-- Dataset records follows --
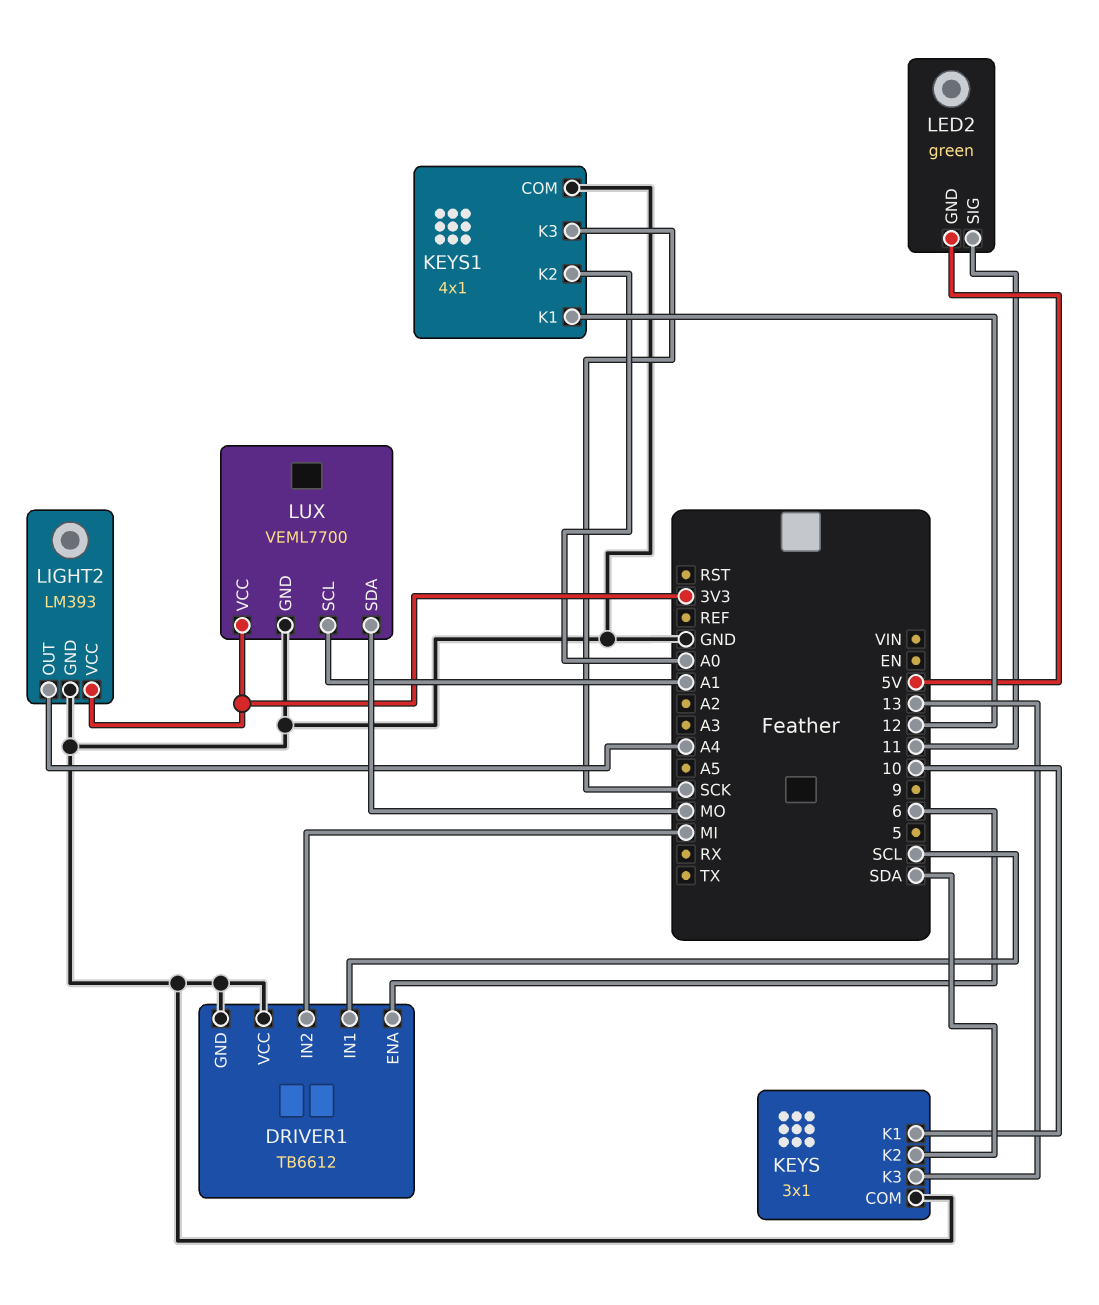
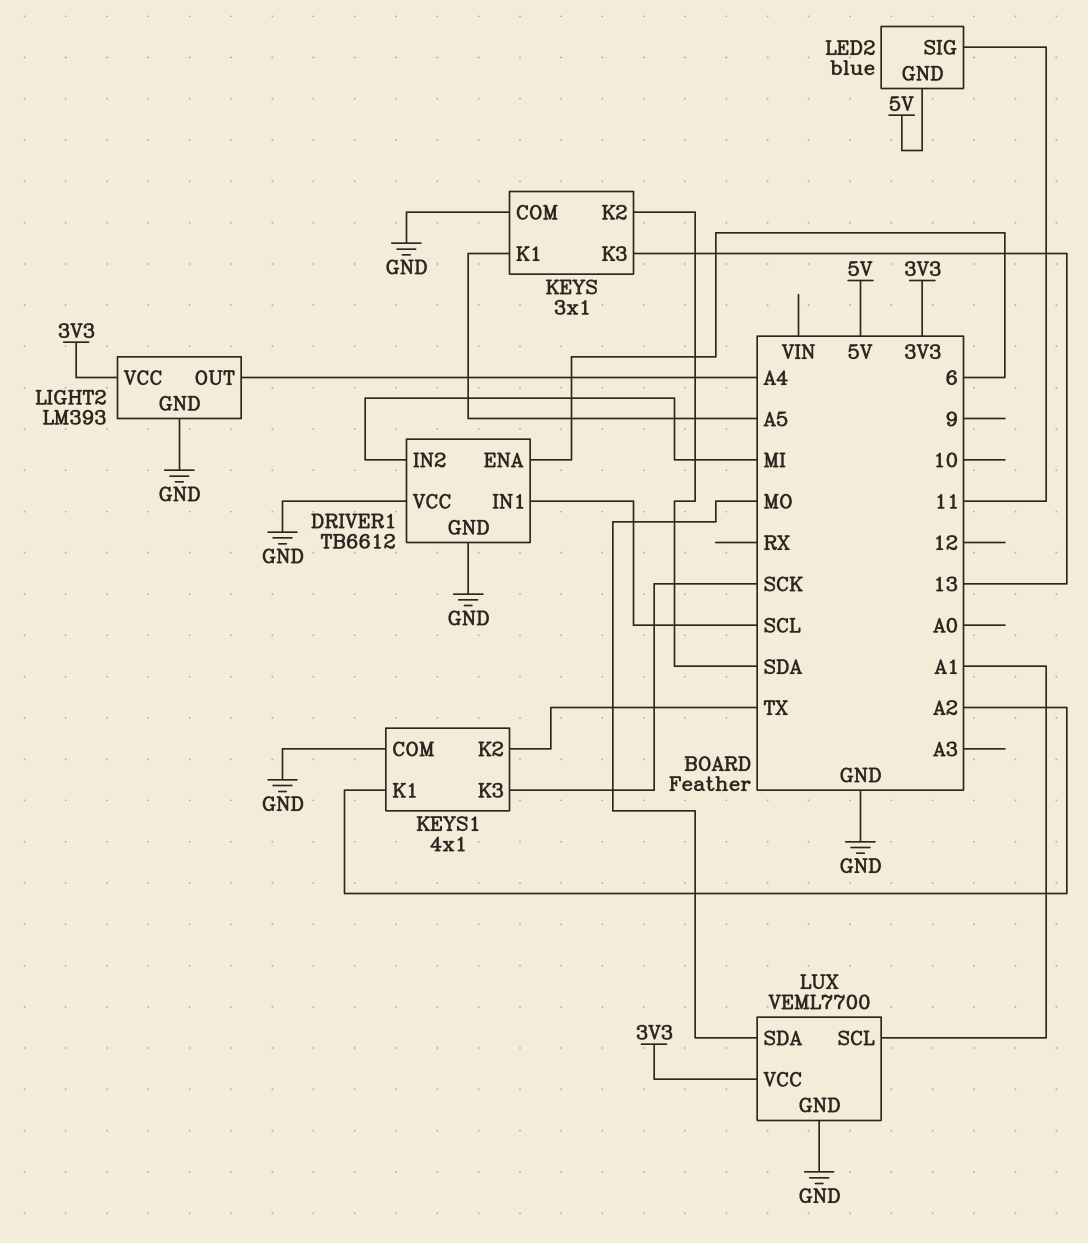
KEYS pin K1: 10 -> A5
KEYS1 pin K1: 12 -> A2
KEYS1 pin K2: A0 -> TX
LED2: green -> blue

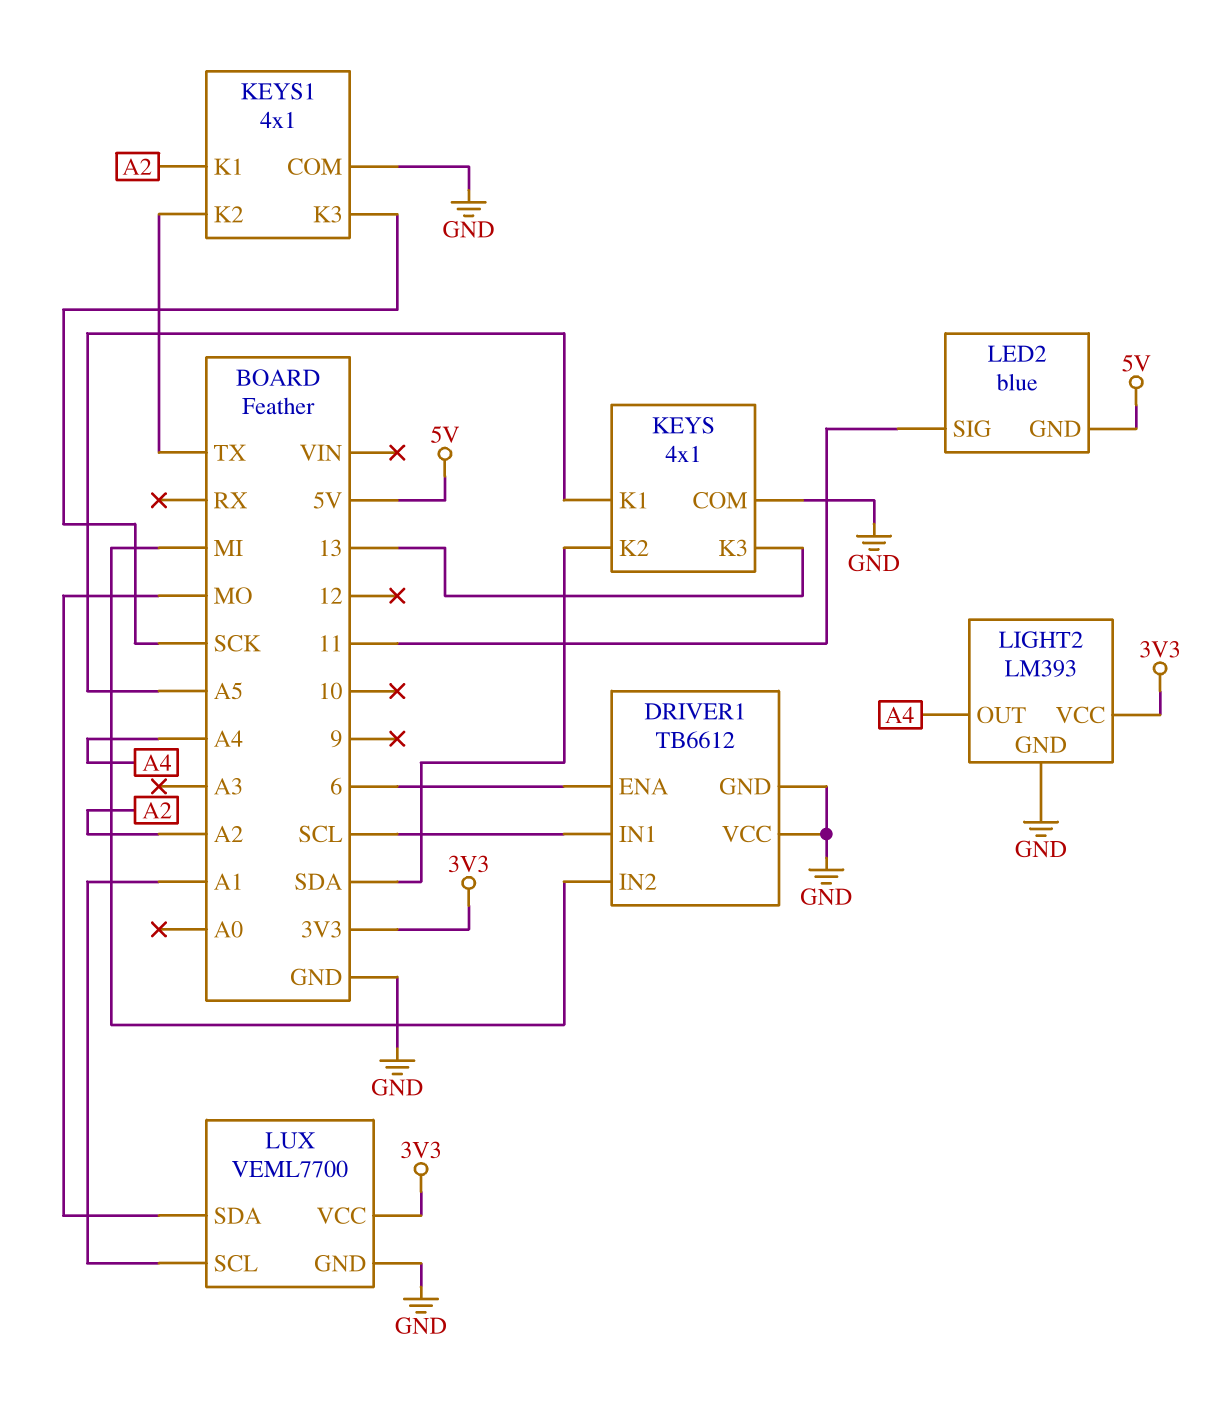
KEYS: 3x1 -> 4x1

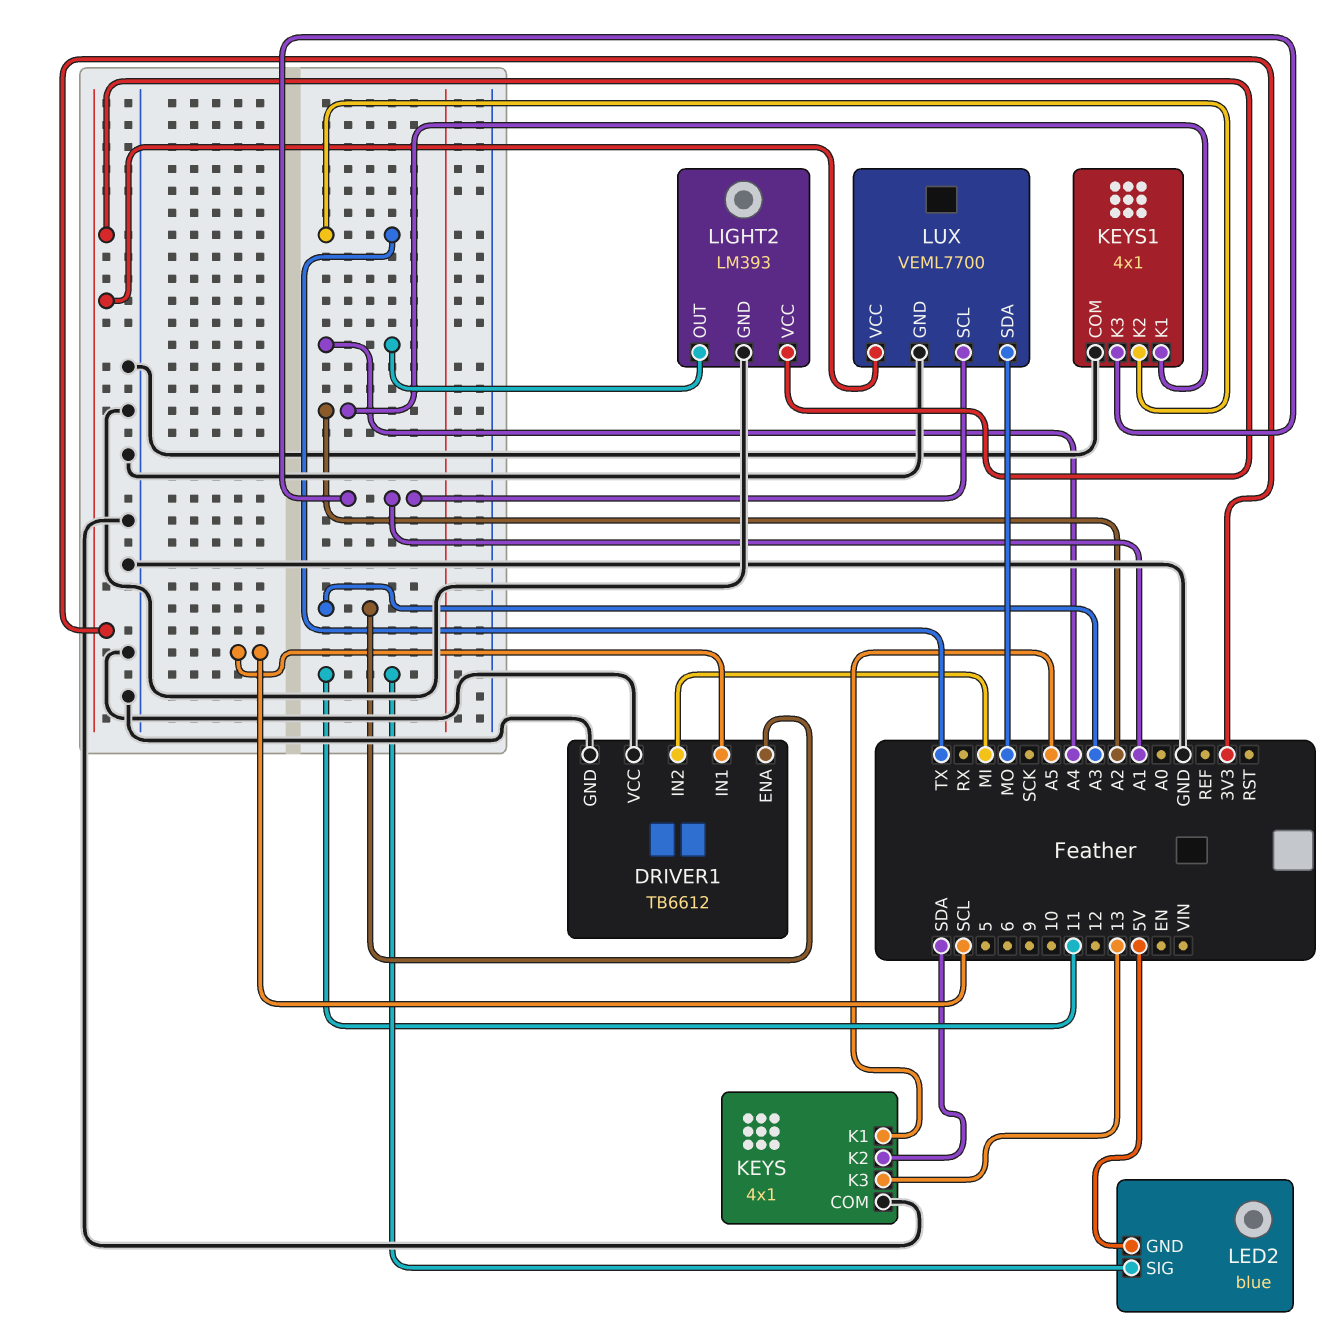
DRIVER1 pin ENA: 6 -> A3
KEYS1 pin K3: SCK -> A1

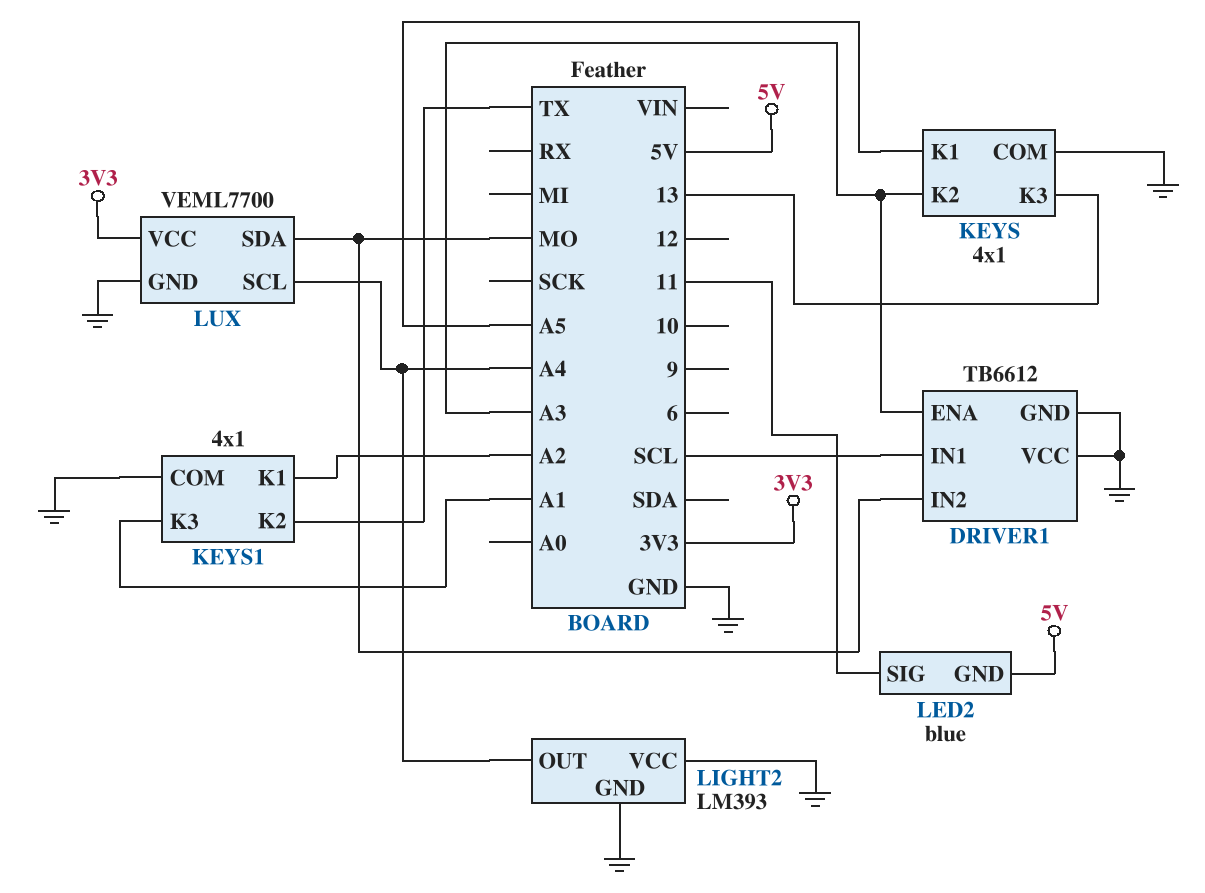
DRIVER1 pin IN2: MI -> MO
KEYS pin K2: SDA -> A3
LIGHT2 pin VCC: 3V3 -> GND
LUX pin SCL: A1 -> A4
-- Dataset records concluded --
(Task statement) Omit the pictures and please write out exactly the lines between the one containing "KEYS: 3x1 -> 4x1" and the last line of the entries, both included.

(Worked solution)
KEYS: 3x1 -> 4x1

DRIVER1 pin ENA: 6 -> A3
KEYS1 pin K3: SCK -> A1

DRIVER1 pin IN2: MI -> MO
KEYS pin K2: SDA -> A3
LIGHT2 pin VCC: 3V3 -> GND
LUX pin SCL: A1 -> A4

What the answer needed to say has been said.